Task description —
Write out the opening lines of the data word for word, up to and including the line with "R8: 1k (5V, SIG18) -> 1k (5V, SIG3)", and leave every picture and every later line out.

Entries provided —
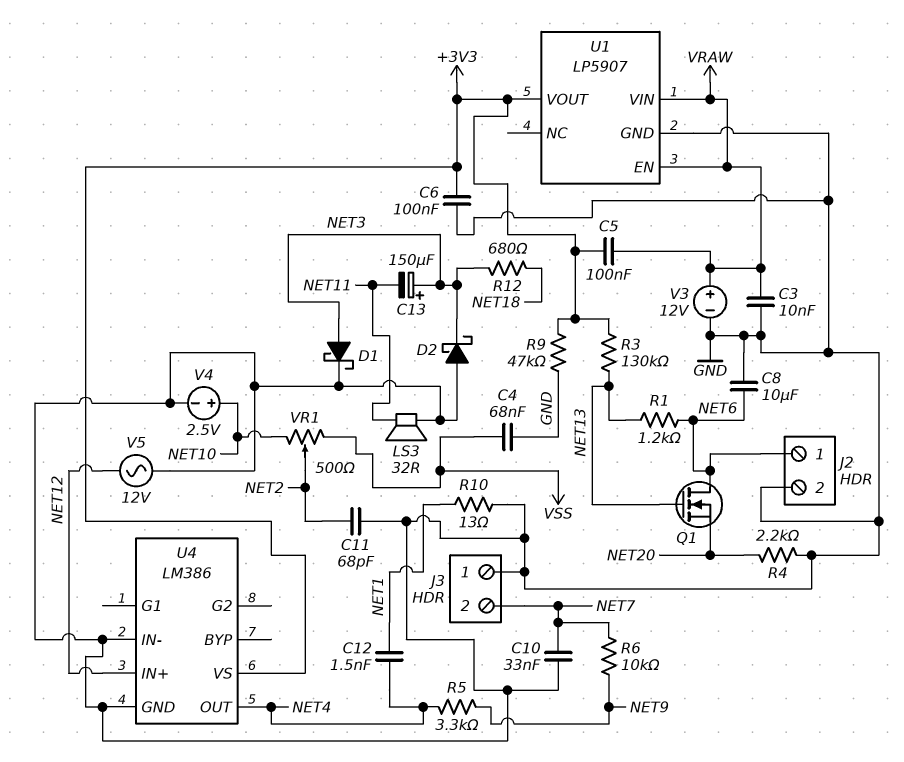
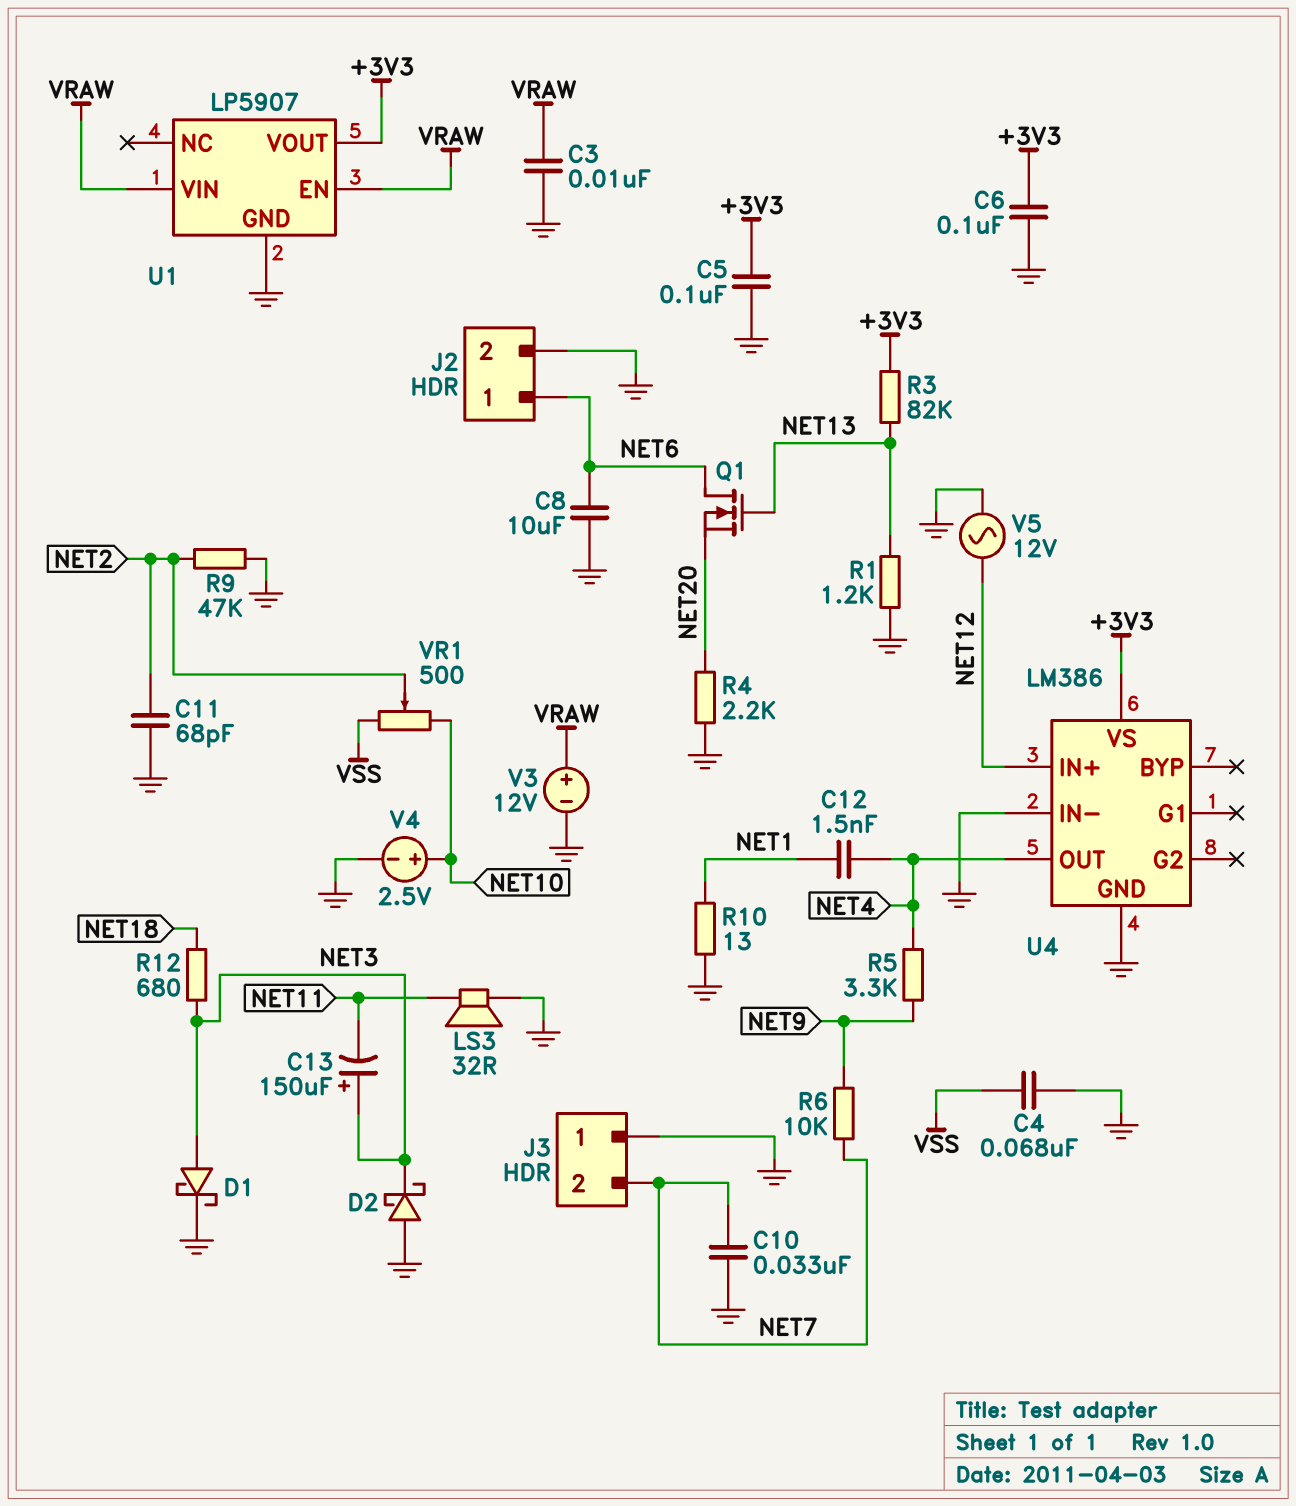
C5: 100nF (+3V3, VRAW) -> 100nF (+3V3, GND)
R1: 1.2k (NET6, NET13) -> 1.2k (GND, NET13)
R3: 130k (+3V3, NET13) -> 82k (+3V3, NET13)
R9: 47k (+3V3, GND) -> 47k (GND, NET2)

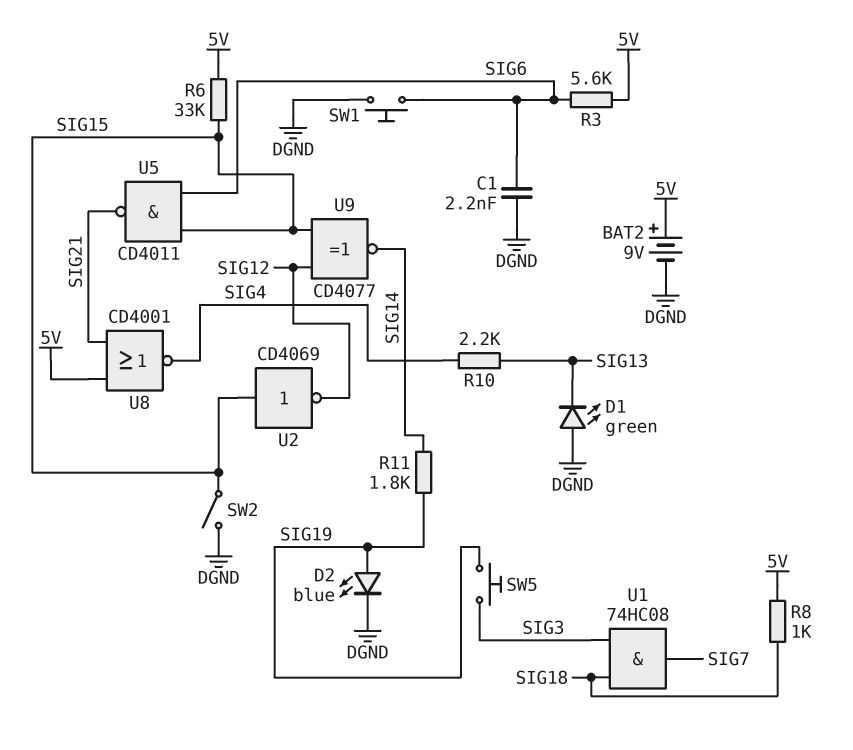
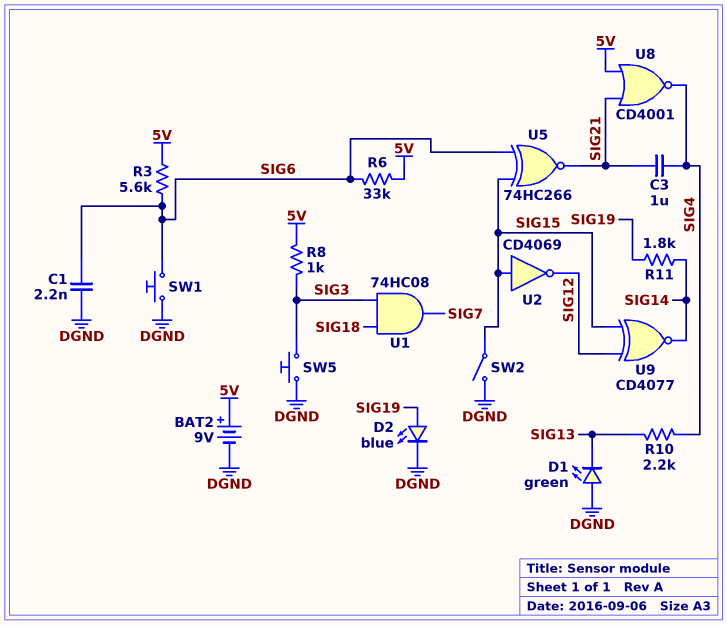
C3: none -> 1uF (SIG4, SIG21)
R6: 33k (5V, SIG15) -> 33k (5V, SIG6)
R8: 1k (5V, SIG18) -> 1k (5V, SIG3)
SW5: button (SIG3, SIG19) -> button (DGND, SIG3)
U5: NAND CD4011 (in SIG6, in SIG15, out SIG21) -> XNOR 74HC266 (in SIG6, in SIG15, out SIG21)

Written reply —
C5: 100nF (+3V3, VRAW) -> 100nF (+3V3, GND)
R1: 1.2k (NET6, NET13) -> 1.2k (GND, NET13)
R3: 130k (+3V3, NET13) -> 82k (+3V3, NET13)
R9: 47k (+3V3, GND) -> 47k (GND, NET2)

C3: none -> 1uF (SIG4, SIG21)
R6: 33k (5V, SIG15) -> 33k (5V, SIG6)
R8: 1k (5V, SIG18) -> 1k (5V, SIG3)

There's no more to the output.